## The task
Beginning with the line that contains "camera: 170 degrees left, 0 degrees up" in the material below, print each line exactly until the line that contains "(908, 178) = (148, 361): black" has been printed, then stop.

## Input data
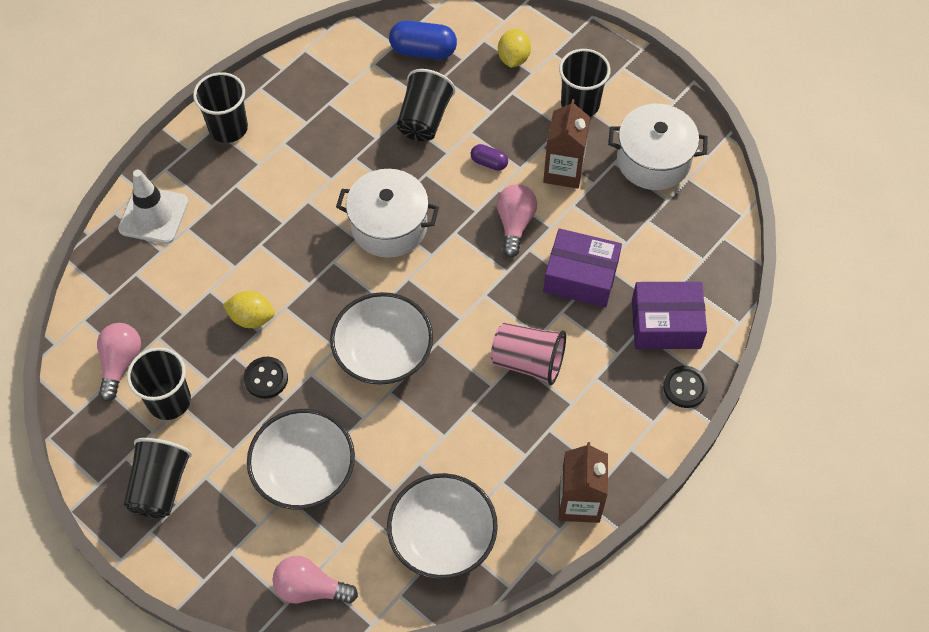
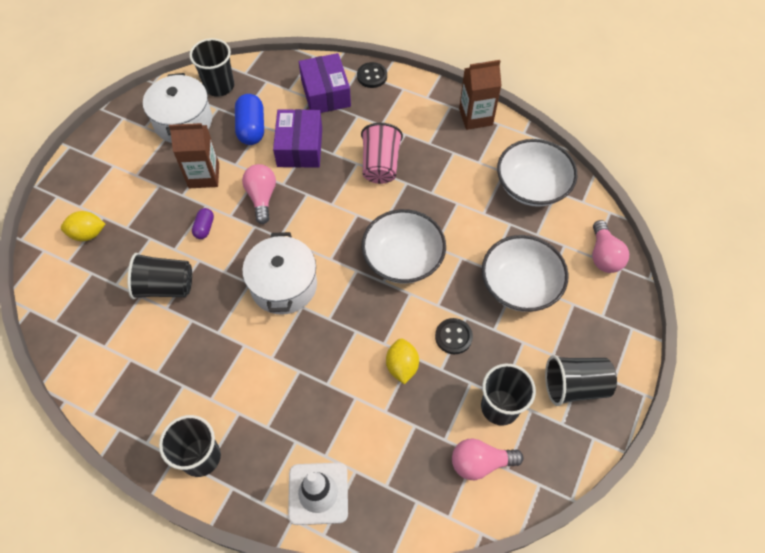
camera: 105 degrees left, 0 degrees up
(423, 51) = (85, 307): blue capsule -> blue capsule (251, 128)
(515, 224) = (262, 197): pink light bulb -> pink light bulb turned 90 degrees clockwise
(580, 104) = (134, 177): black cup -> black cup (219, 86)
==
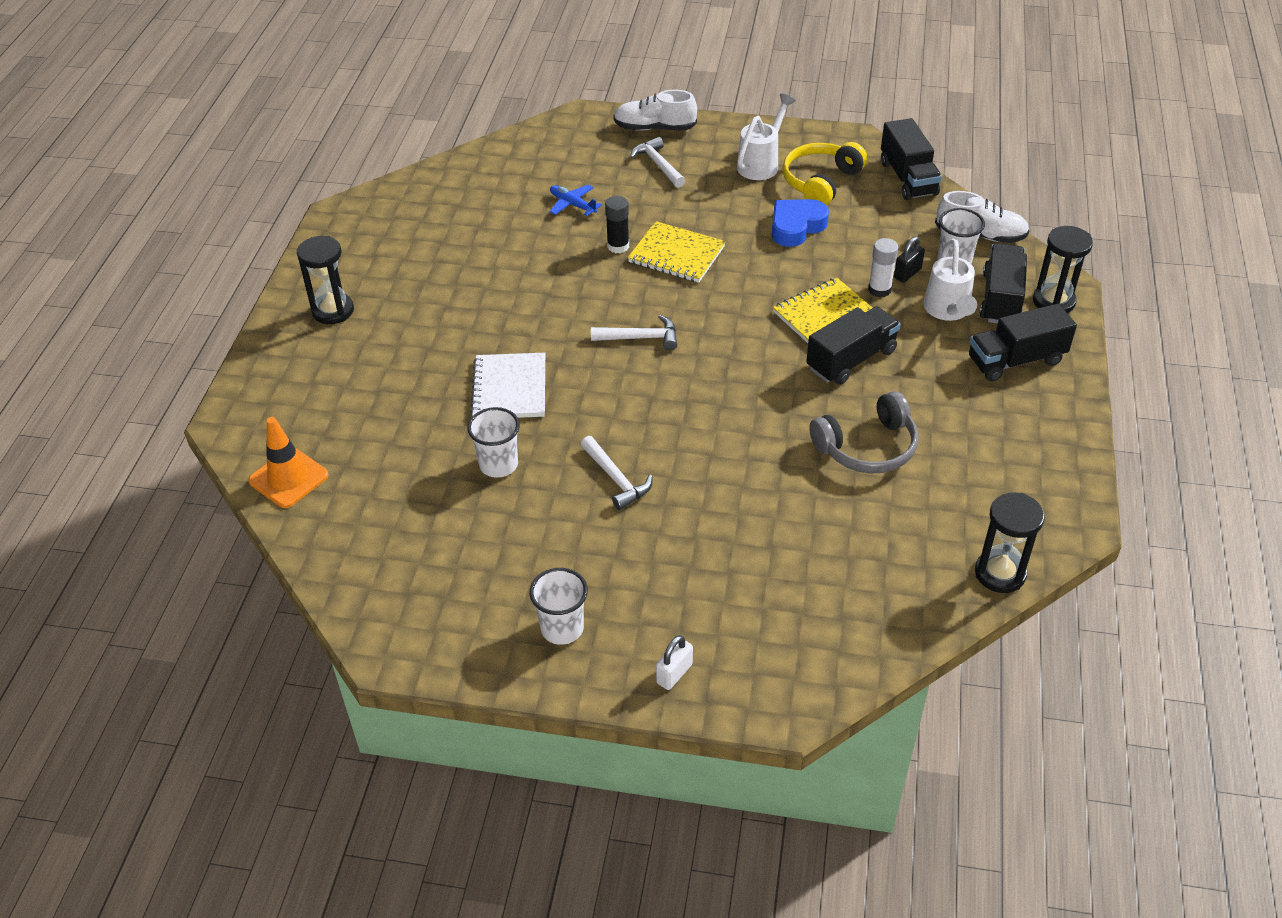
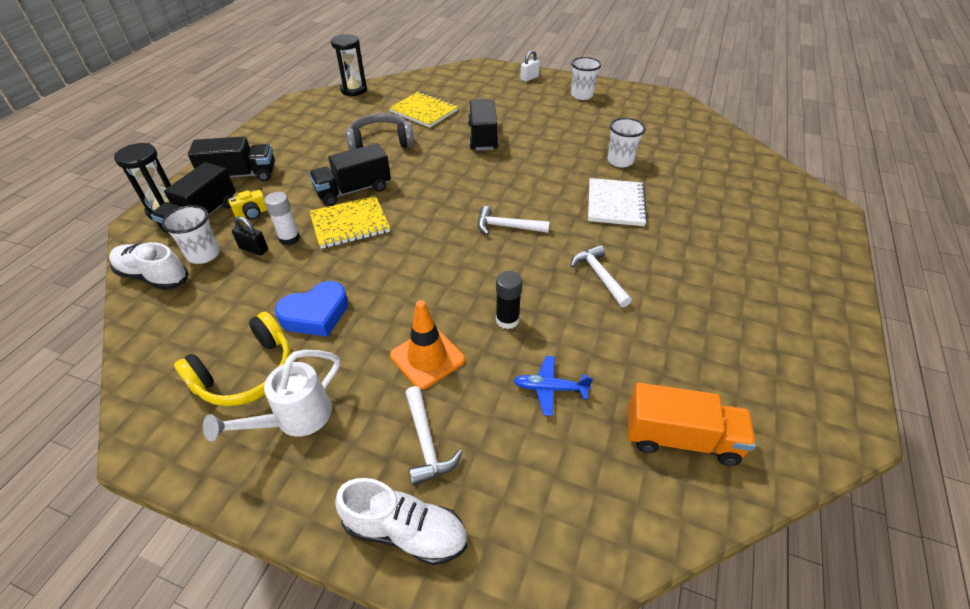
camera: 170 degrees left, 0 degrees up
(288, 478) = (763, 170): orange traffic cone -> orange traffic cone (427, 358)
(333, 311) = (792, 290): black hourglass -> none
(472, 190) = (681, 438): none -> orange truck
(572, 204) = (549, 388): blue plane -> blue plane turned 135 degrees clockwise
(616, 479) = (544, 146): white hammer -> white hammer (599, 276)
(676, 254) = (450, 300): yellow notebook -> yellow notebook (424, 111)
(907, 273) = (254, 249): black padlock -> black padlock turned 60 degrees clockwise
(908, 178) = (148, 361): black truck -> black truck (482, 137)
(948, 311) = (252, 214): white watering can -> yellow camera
* * *
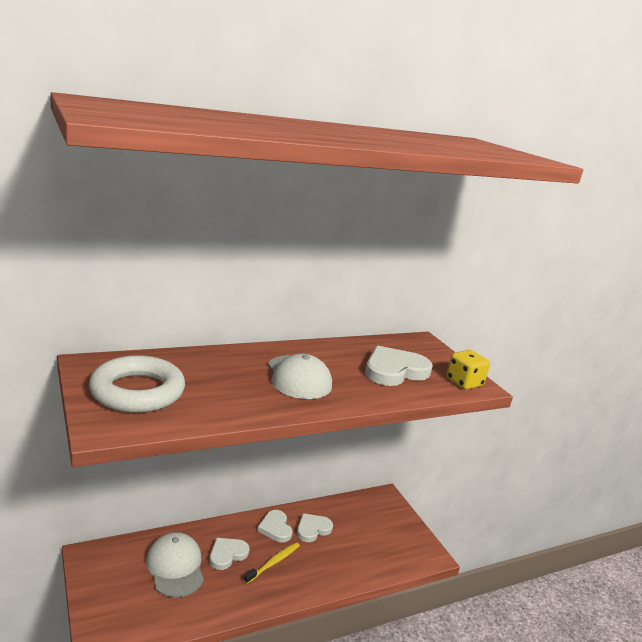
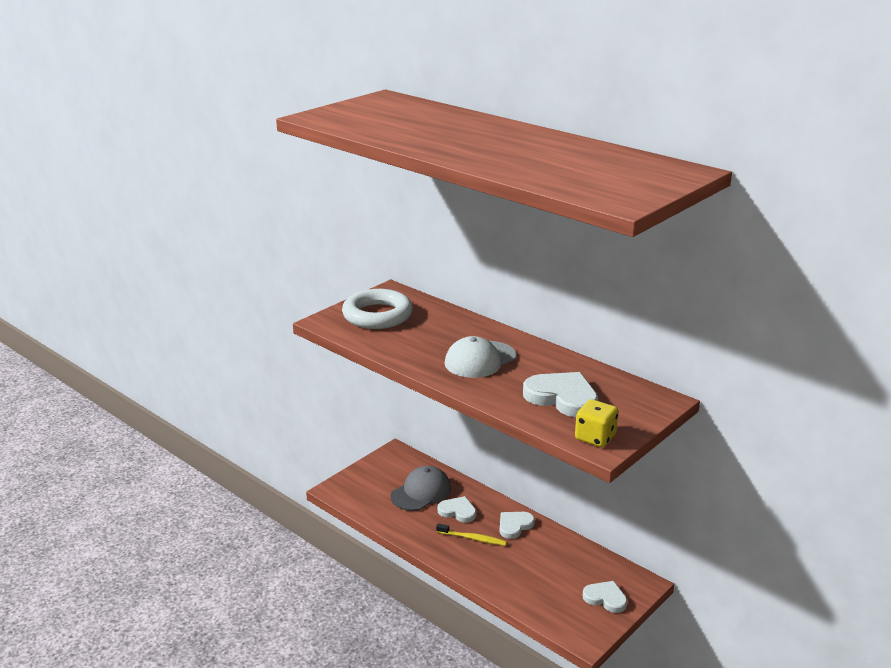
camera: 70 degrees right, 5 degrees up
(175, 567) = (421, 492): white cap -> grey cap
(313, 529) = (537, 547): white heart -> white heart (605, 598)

## Response
camera: 170 degrees left, 0 degrees up
(288, 478) = (763, 170): orange traffic cone -> orange traffic cone (427, 358)
(333, 311) = (792, 290): black hourglass -> none
(472, 190) = (681, 438): none -> orange truck
(572, 204) = (549, 388): blue plane -> blue plane turned 135 degrees clockwise
(616, 479) = (544, 146): white hammer -> white hammer (599, 276)
(676, 254) = (450, 300): yellow notebook -> yellow notebook (424, 111)
(907, 273) = (254, 249): black padlock -> black padlock turned 60 degrees clockwise
(908, 178) = (148, 361): black truck -> black truck (482, 137)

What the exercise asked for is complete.